■ What you need to do ■
Please count the lines below that contain the string "ottava" (case-sensitive), and give only the number.

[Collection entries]
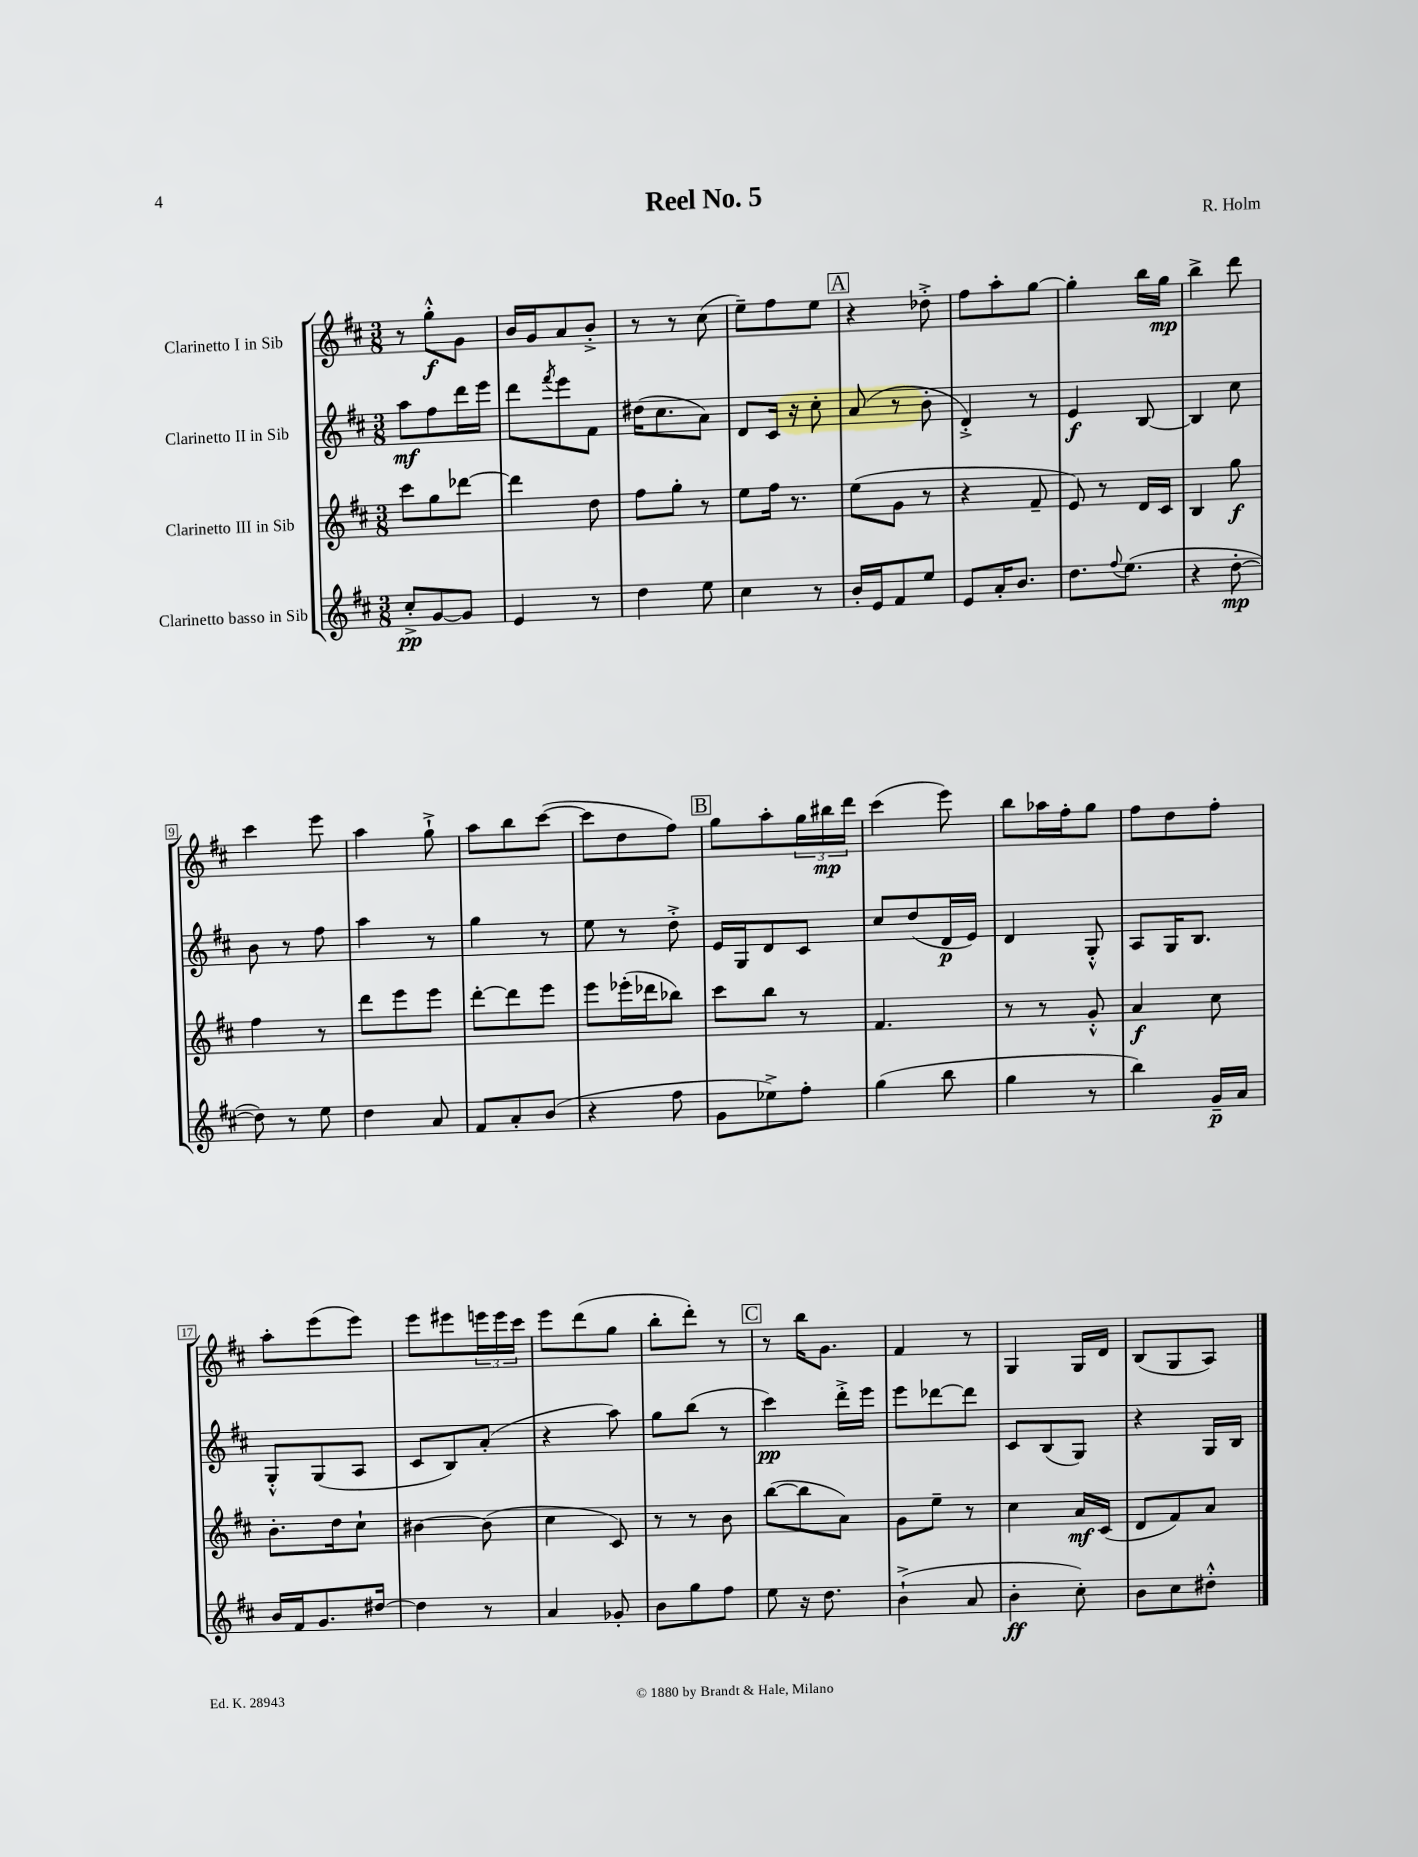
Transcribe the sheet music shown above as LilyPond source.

\header { title = "Reel No. 5" composer = "R. Holm" }
<<
\new StaffGroup <<
\new Staff = "s0" \with { instrumentName = "Clarinetto I in Sib" } {
    \clef treble \key d \major \numericTimeSignature \time 3/8
    r8 g''8-.-^\f g'8 |
    b'16 g'16 a'8 b'8-.-> |
    r8 r8 cis''8( |
    e''8--) fis''8 e''8 |
    \mark \markup { \box "A" } r4 des''8-.-> |
    fis''8 a''8-. g''8~ |
    g''4-. b''16 g''16\mp |
    b''4-> d'''8 |
    cis'''4 e'''8 |
    a''4 g''8-!-> |
    a''8 b''8 cis'''8~( |
    cis'''8 d''8 fis''8) |
    \mark \markup { \box "B" } g''8 a''8-. \tuplet 3/2 { g''16 bis''16\mp d'''16 } |
    cis'''4( e'''8) |
    b''8 aes''16 fis''16-. g''8 |
    fis''8 d''8 fis''8-. |
    a''8-. e'''8( e'''8) |
    e'''8 eis'''8 \tuplet 3/2 { e'''16 e'''16 cis'''16 } |
    e'''8 d'''8( g''8 |
    b''8-. d'''8-.) r8 |
    \mark \markup { \box "C" } r8 b''16 g'8. |
    fis'4 r8 |
    g4 g16 d'16 |
    b8( g8 a8) \bar "|." |
}
\new Staff = "s1" \with { instrumentName = "Clarinetto II in Sib" } {
    \clef treble \key d \major \numericTimeSignature \time 3/8
    a''8\mf fis''8 d'''16 e'''16 |
    d'''8 \acciaccatura { fis'''8 } e'''8 fis'8 |
    dis''16( cis''8. a'8) |
    d'8 cis'16 r16 cis''8-. |
    \mark \markup { \box "A" } a'8( r8 b'8-. |
    d'4-.->) r8 |
    e'4\f b8~ |
    b4 cis''8 |
    b'8 r8 fis''8 |
    a''4 r8 |
    g''4 r8 |
    e''8 r8 d''8-.-> |
    \mark \markup { \box "B" } e'16 g16 d'8 cis'8 |
    cis''8 d''8( d'16\p e'16) |
    d'4 g8-.-^ |
    a8 g16 b8. |
    g8-.-^ g8( a8 |
    cis'8 b8) a'8-.( |
    r4 a''8) |
    g''8 b''8( r8 |
    \mark \markup { \box "C" } cis'''4\pp) d'''16-.-> e'''16 |
    e'''8 des'''8~ des'''8 |
    cis'8 b8( g8) |
    r4 g16 b16 \bar "|." |
}
\new Staff = "s2" \with { instrumentName = "Clarinetto III in Sib" } {
    \clef treble \key d \major \numericTimeSignature \time 3/8
    cis'''8 g''8 des'''8~ |
    des'''4 d''8 |
    fis''8 g''8-. r8 |
    e''8 fis''16 r8. |
    \mark \markup { \box "A" } e''8( g'8 r8 |
    r4 fis'8-- |
    e'8) r8 d'16 cis'16 |
    b4 g''8\f |
    fis''4 r8 |
    d'''8 e'''8 e'''8 |
    d'''8~-. d'''8 e'''8 |
    e'''8 ees'''16-.( des'''16 bes''8) |
    \mark \markup { \box "B" } cis'''8 b''8 r8 |
    fis'4. |
    r8 r8 g'8-.-^ |
    a'4\f cis''8 |
    b'8.-. d''16 cis''8-! |
    bis'4~ bis'8( |
    cis''4 cis'8) |
    r8 r8 b'8 |
    \mark \markup { \box "C" } b''8~( b''8 a'8) |
    g'8 e''8-- r8 |
    cis''4 a'16\mf cis'16( |
    d'8 fis'8) a'8 \bar "|." |
}
\new Staff = "s3" \with { instrumentName = "Clarinetto basso in Sib" } {
    \clef treble \key d \major \numericTimeSignature \time 3/8
    cis''8-.->\pp g'8~ g'8 |
    e'4 r8 |
    d''4 e''8 |
    cis''4 r8 |
    \mark \markup { \box "A" } b'16-. e'16 fis'8 e''8 |
    e'8 a'16-. b'8. |
    d''8. \appoggiatura { fis''8 } e''8.( |
    r4 d''8~-.\mp |
    d''8) r8 e''8 |
    d''4 a'8 |
    fis'8 a'8-. b'8( |
    r4 fis''8 |
    \mark \markup { \box "B" } g'8 ees''8->) fis''8-. |
    g''4( b''8 |
    g''4 r8 |
    b''4) g'16--\p a'16 |
    b'16 fis'16 g'8. dis''16~ |
    dis''4 r8 |
    a'4 ges'8-. |
    b'8 g''8 fis''8 |
    \mark \markup { \box "C" } e''8 r16 d''8. |
    b'4-!->( a'8 |
    b'4-.\ff cis''8-.) |
    b'8 cis''8 dis''8-.-^ \bar "|." |
}
>>
>>
\layout { \context { \Score \override BarNumber.stencil = #(make-stencil-boxer 0.1 0.3 ly:text-interface::print) } }
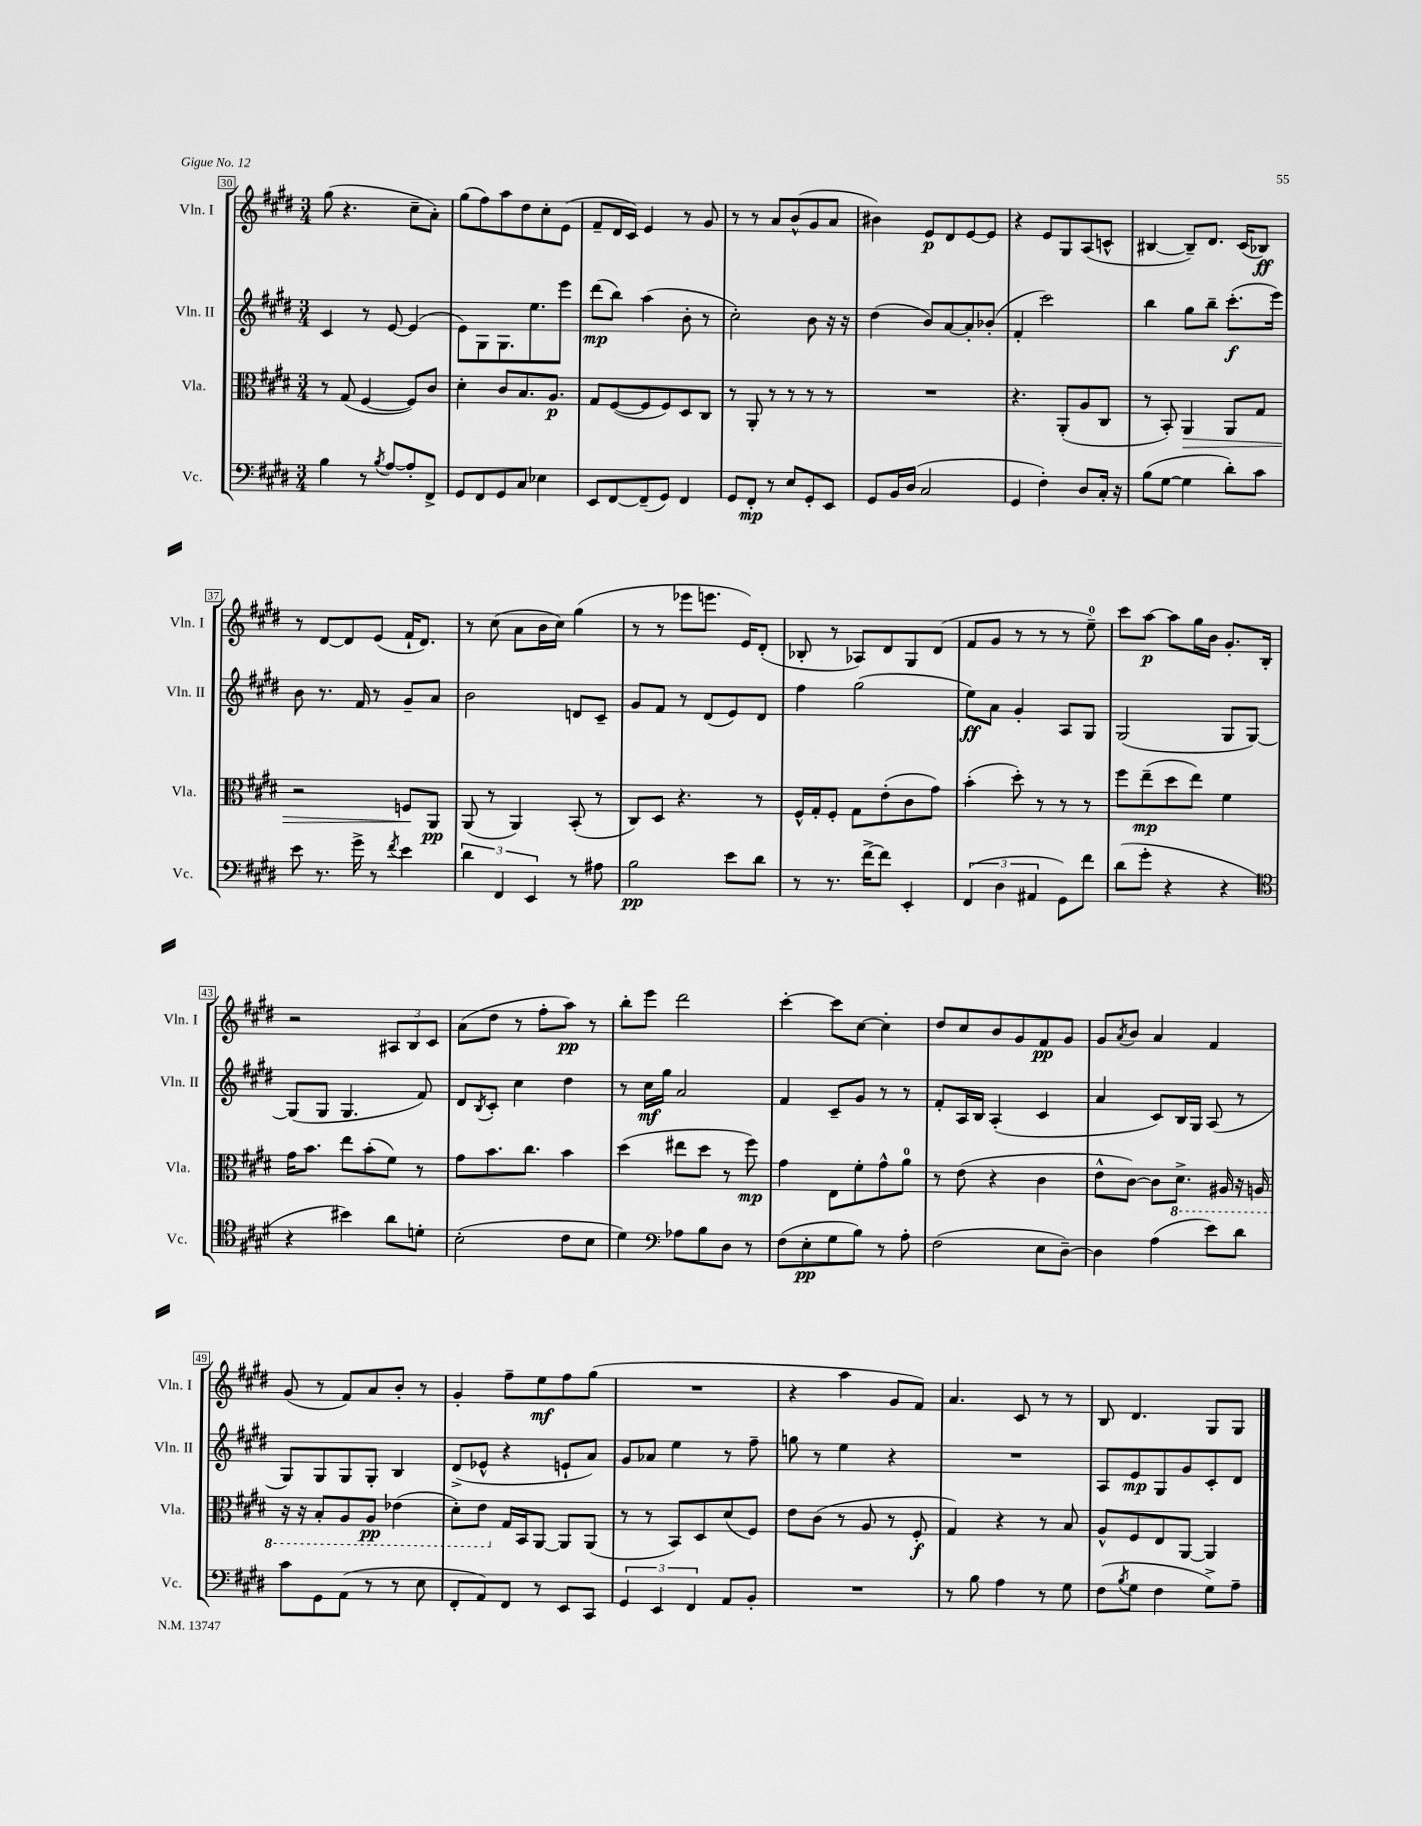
<<
\new StaffGroup <<
\new Staff = "s0" \with { instrumentName = "Vln. I" shortInstrumentName = "Vln. I" } {
    \clef treble \key e \major \numericTimeSignature \time 3/4
    gis''8( r4. cis''8-- a'8-.) |
    gis''8( fis''8) a''8 dis''8 cis''8-. e'8( |
    fis'8-- dis'16 cis'16) e'4 r8 gis'8 |
    r8 r8 a'8 b'8-^( gis'8 a'8 |
    bis'4) e'8\p dis'8 e'8~ e'8 |
    r4 e'8 gis8 a8( c'8-^ |
    bis4~ bis8--) dis'8. cis'16( bes8\ff) |
    r8 dis'8~ dis'8 e'8( fis'16-! dis'8.) |
    r8 cis''8( a'8 b'16 cis''16) gis''4( |
    r8 r8 ees'''8 e'''8. e'16) dis'8-.( |
    bes8-. r8 aes8) dis'8 gis8 dis'8( |
    fis'8 gis'8 r8 r8 r8 e''8-0--) |
    cis'''8 a''8~\p a''8 gis''16 b'16 gis'8.-. b16-. |
    r2 \tuplet 3/2 { ais8 b8 cis'8 } |
    a'8( dis''8 r8 fis''8-. a''8\pp) r8 |
    b''8-. e'''8 dis'''2 |
    cis'''4~-. cis'''8 cis''8~ cis''4-. |
    dis''8 cis''8 b'8 gis'8 fis'8\pp gis'8 |
    gis'8 \acciaccatura { a'8 } b'8 a'4 fis'4 |
    gis'8( r8 fis'8) a'8 b'8-. r8 |
    gis'4-. fis''8-- e''8\mf fis''8 gis''8( |
    R2. |
    r4 a''4 gis'8 fis'8) |
    a'4. cis'8 r8 r8 |
    b8 dis'4. gis8 gis8 \bar "|." |
}
\new Staff = "s1" \with { instrumentName = "Vln. II" shortInstrumentName = "Vln. II" } {
    \clef treble \key e \major \numericTimeSignature \time 3/4
    cis'4 r8 e'8~ e'4( |
    e'8) gis8 gis8. e''8. e'''8 |
    dis'''8\mp( b''8) a''4( b'8-. r8 |
    cis''2-.) b'8 r16 r16 |
    dis''4( b'8) a'8~ a'8-. bes'8-.( |
    fis'4-. cis'''2) |
    b''4 gis''8 b''8-- cis'''8.-.\f( e'''16) |
    b'8 r8. fis'16 r8 gis'8-- a'8 |
    b'2 d'8 cis'8-- |
    gis'8 fis'8 r8 dis'8( e'8) dis'8 |
    fis''4 gis''2( |
    e''8\ff) a'8 gis'4-. a8 gis8 |
    gis2( gis8 gis8~) |
    gis8( gis8 gis4. fis'8) |
    dis'8 \acciaccatura { b8 } cis'8-. cis''4 dis''4 |
    r8 cis''16\mf gis''16 a'2 |
    fis'4 cis'8-- gis'8 r8 r8 |
    fis'8-. a16 b16 a4-.( cis'4 |
    a'4 cis'8) b16 gis16 a8( r8 |
    gis8) gis8 gis8 gis8-. b4 |
    dis'8->( ees'8-^ r4 e'8-! a'8) |
    gis'8 aes'8 e''4 r8 fis''8-- |
    g''8 r8 e''4 r4 |
    R2. |
    a8 e'8\mp gis8 gis'8 cis'8-. dis'8 \bar "|." |
}
\new Staff = "s2" \with { instrumentName = "Vla." shortInstrumentName = "Vla." } {
    \clef alto \key e \major \numericTimeSignature \time 3/4
    r8 gis8( fis4~ fis8) cis'8 |
    dis'4-. cis'8 b8. a8.\p |
    gis8 fis8~( fis8 fis8) dis8 cis8 |
    r8 a,8-. r8 r8 r8 r8 |
    R2. |
    r4. a,8-.( a8 cis8 |
    r8 b,8-.) a,4\> a,8 gis8 |
    r2 f8\! a,8\pp |
    a,8( r8 a,4) b,8-.( r8 |
    cis8) dis8 r4. r8 |
    fis16-^ gis16-. fis8-. gis8 e'8-.( cis'8 gis'8) |
    b'4-.( dis''8-.) r8 r8 r8 |
    fis''8 e''8--\mp( dis''8 e''8) fis'4 |
    gis'16 b'8. e''8 b'8-.( fis'8) r8 |
    gis'8 b'8. cis''8. b'4 |
    dis''4( eis''8 dis''8 r8 fis''8\mp) |
    gis'4 e8 fis'8-. gis'8-^ a'8-0 |
    r8 e'8( r4 cis'4 |
    e'8-^ cis'8~) cis'8 \ottava #-1 dis8.-> ais,16 r16 a,16 |
    r16 r16 b,8-. a,8 a,8\pp ees4( |
    dis8-.) e8 \ottava #0 gis16 b,16 a,8~ a,8 a,8( |
    r8 r8 b,8) dis8 dis'8( fis8) |
    e'8 cis'8( r8 a8 r8 fis8-.\f |
    gis4) r4 r8 b8 |
    a8-^ fis8 e8 a,8~ a,4 \bar "|." |
}
\new Staff = "s3" \with { instrumentName = "Vc." shortInstrumentName = "Vc." } {
    \clef bass \key e \major \numericTimeSignature \time 3/4
    b4 r8 \acciaccatura { b8 } a8~ a8-. fis,8-> |
    gis,8 fis,8 gis,8 cis8 ees4 |
    e,8 fis,8~ fis,8--( gis,8) fis,4 |
    gis,8 fis,8-.\mp r8 e8 gis,8-. e,8 |
    gis,8 b,16 dis16( cis2 |
    gis,4 fis4-.) dis8 cis16-. r16 |
    b8( gis8~ gis4 dis'8-.) cis'8 |
    e'8 r8. gis'16-> r8 \acciaccatura { fis'8 } e'4 |
    \tuplet 3/2 { dis'4 fis,4 e,4 } r8 ais8 |
    b2\pp e'8 dis'8 |
    r8 r8. fis'16~-> fis'8 e,4-. |
    \tuplet 3/2 { fis,4( dis4 ais,4 } gis,8) fis'8 |
    dis'8( gis'8-. r4 r4 |
    \clef tenor r4 bis'4) a'8 d'8-. |
    b2-.( cis'8 b8 |
    dis'4) \clef bass aes8 b8 dis8 r8 |
    fis8( e8-.\pp gis8 b8) r8 a8-. |
    fis2( e8 dis8~--) |
    dis4 a4( e'8) dis'8 |
    cis'8 gis,8 a,8( r8 r8 e8 |
    fis,8-. a,8) fis,8 r8 e,8 cis,8 |
    \tuplet 3/2 { gis,4 e,4 fis,4 } a,8 b,8-. |
    R2. |
    r8 b8 a4 r8 gis8 |
    fis8( \acciaccatura { b8 } gis8 fis4 gis8->) a8-- \bar "|." |
}
>>
>>
\layout { \context { \Score currentBarNumber = #30 \override BarNumber.stencil = #(make-stencil-boxer 0.1 0.3 ly:text-interface::print) } }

■ The output ■
2